[START Entries supplied]

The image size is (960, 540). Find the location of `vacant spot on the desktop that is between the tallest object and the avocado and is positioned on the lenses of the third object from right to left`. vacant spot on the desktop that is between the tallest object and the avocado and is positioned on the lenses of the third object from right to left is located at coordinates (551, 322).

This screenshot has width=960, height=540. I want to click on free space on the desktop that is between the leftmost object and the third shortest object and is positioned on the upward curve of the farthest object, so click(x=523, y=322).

[END Entries supplied]
[START Entries supplied]

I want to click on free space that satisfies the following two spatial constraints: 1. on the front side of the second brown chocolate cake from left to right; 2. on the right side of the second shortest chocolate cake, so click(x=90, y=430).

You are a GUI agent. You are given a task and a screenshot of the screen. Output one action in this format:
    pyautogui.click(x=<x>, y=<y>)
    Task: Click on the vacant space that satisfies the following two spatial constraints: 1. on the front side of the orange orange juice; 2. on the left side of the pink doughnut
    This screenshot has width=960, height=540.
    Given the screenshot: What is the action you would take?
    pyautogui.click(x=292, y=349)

[END Entries supplied]

▶ What you should do: Turn everything from the line containing "You are a GUI" down to the line containing "pyautogui.click(x=292, y=349)" into a JSON list of strings, one string per line, with any blank lines left out.

▶ Answer to the task:
[
  "You are a GUI agent. You are given a task and a screenshot of the screen. Output one action in this format:",
  "    pyautogui.click(x=<x>, y=<y>)",
  "    Task: Click on the vacant space that satisfies the following two spatial constraints: 1. on the front side of the orange orange juice; 2. on the left side of the pink doughnut",
  "    This screenshot has width=960, height=540.",
  "    Given the screenshot: What is the action you would take?",
  "    pyautogui.click(x=292, y=349)"
]